→ **What is required**
Locate each line in the data below that contains the string "numericTimeSignature" and copy those lines. Matches must agree in case.

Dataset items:

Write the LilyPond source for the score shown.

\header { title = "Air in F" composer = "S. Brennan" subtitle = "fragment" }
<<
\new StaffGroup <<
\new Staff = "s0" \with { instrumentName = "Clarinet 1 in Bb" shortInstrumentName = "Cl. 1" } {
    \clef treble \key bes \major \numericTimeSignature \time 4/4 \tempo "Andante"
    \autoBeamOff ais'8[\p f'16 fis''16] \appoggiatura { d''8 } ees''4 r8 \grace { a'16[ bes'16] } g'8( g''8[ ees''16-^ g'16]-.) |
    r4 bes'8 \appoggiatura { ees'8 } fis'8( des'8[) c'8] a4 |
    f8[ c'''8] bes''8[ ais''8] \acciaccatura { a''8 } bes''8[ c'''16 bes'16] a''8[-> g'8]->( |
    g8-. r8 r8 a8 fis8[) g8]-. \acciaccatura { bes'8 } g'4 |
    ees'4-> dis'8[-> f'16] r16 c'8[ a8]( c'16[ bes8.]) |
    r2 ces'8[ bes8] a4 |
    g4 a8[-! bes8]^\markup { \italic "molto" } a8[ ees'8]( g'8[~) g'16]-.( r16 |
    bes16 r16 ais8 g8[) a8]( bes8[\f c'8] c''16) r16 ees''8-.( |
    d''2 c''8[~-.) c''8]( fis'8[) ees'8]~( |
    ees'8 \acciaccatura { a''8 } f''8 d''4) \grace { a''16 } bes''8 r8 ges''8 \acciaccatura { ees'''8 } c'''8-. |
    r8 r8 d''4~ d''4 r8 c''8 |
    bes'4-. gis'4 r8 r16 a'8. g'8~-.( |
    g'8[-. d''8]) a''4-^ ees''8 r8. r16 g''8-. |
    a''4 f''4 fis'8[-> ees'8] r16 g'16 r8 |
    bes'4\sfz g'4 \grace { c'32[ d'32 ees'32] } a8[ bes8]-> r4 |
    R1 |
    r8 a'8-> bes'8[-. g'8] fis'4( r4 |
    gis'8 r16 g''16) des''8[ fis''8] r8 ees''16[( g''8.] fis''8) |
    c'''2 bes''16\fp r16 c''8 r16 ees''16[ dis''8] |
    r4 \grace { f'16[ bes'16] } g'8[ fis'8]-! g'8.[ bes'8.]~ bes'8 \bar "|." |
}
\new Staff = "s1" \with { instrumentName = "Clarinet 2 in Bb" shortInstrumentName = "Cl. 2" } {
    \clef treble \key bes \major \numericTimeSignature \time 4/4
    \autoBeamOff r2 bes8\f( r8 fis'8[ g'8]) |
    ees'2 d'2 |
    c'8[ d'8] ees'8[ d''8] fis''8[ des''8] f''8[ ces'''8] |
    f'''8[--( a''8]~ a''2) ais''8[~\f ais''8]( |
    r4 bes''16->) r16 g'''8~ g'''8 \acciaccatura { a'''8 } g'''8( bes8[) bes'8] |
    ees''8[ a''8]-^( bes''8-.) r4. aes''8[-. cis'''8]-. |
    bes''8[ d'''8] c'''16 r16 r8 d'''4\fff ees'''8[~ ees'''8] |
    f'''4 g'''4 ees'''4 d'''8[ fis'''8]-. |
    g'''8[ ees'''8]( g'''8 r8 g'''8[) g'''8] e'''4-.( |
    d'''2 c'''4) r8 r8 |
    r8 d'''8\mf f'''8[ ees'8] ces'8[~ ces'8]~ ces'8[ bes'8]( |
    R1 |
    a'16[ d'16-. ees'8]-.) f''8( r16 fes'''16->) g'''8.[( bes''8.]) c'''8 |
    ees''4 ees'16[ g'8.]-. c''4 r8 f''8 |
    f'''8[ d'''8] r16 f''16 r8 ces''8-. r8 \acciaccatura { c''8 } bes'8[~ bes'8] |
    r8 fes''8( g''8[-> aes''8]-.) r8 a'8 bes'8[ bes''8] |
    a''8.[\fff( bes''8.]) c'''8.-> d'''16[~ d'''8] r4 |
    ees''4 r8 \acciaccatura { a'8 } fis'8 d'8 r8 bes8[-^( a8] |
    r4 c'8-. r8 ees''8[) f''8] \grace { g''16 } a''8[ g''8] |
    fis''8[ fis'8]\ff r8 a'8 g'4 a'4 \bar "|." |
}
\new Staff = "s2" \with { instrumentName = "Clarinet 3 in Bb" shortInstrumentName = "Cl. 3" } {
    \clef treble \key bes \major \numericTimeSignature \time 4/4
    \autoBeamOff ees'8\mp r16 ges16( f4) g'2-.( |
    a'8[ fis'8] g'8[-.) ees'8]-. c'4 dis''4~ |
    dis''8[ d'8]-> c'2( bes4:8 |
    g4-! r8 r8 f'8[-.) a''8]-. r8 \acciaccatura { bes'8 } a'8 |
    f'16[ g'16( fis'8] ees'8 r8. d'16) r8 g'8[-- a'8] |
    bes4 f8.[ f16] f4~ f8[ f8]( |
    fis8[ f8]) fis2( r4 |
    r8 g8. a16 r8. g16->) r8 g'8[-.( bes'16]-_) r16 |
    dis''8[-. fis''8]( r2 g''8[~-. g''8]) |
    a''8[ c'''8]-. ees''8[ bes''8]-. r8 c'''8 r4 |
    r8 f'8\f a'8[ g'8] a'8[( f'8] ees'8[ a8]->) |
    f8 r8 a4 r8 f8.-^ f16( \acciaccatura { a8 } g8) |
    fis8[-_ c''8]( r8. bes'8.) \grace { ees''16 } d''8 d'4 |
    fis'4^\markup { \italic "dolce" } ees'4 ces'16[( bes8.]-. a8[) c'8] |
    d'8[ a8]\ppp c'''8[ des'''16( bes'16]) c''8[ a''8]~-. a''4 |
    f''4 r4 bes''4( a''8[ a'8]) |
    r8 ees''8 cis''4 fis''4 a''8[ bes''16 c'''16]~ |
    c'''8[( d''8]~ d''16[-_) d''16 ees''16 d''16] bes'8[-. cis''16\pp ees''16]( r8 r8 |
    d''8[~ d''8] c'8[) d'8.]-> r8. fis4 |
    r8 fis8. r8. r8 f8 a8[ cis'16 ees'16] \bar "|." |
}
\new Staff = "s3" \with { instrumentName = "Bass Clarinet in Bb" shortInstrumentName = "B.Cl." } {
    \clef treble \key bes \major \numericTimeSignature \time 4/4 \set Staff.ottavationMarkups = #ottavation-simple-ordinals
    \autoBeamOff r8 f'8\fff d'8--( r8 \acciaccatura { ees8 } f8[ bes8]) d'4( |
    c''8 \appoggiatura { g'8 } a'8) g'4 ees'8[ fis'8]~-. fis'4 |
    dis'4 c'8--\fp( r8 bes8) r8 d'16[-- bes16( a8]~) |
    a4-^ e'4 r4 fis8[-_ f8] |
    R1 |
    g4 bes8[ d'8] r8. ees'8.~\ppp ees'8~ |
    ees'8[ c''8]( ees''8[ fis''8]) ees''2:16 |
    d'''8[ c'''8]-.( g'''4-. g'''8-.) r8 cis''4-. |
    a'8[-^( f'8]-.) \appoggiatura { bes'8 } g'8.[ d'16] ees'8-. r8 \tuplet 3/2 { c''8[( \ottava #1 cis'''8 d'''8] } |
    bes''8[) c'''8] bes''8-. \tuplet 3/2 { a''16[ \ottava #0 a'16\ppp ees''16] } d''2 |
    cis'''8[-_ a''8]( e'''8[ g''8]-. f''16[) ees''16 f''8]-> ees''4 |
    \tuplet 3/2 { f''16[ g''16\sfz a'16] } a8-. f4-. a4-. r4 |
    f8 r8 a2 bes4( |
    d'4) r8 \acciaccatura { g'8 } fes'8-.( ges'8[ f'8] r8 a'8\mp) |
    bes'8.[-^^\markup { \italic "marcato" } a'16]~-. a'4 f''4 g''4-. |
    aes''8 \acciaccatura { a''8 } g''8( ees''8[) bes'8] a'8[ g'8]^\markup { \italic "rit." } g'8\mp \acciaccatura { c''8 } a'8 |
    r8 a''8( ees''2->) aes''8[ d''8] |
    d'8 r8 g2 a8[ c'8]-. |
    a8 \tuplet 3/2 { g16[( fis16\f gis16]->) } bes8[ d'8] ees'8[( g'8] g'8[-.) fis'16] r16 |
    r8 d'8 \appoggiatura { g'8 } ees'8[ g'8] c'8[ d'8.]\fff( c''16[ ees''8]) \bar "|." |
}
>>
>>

→ **Response to the task**
    \clef treble \key bes \major \numericTimeSignature \time 4/4 \tempo "Andante"
    \clef treble \key bes \major \numericTimeSignature \time 4/4
    \clef treble \key bes \major \numericTimeSignature \time 4/4
    \clef treble \key bes \major \numericTimeSignature \time 4/4 \set Staff.ottavationMarkups = #ottavation-simple-ordinals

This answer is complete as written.